=== Extracted material ===
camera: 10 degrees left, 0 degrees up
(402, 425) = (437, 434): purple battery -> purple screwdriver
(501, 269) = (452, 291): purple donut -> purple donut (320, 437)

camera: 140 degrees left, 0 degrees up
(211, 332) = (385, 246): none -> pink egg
===
=== Extracted material ===
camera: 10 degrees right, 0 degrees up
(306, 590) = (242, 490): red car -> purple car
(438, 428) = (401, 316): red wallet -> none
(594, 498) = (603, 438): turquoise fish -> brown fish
===
What is needed:
Give back the records above exactly, limited to the lines between the one holding "(501, 269) = (452, 291): purple" and the one holding "(211, 332) = (385, 246): none -> pink egg", inclusive.

Answer space:
(501, 269) = (452, 291): purple donut -> purple donut (320, 437)

camera: 140 degrees left, 0 degrees up
(211, 332) = (385, 246): none -> pink egg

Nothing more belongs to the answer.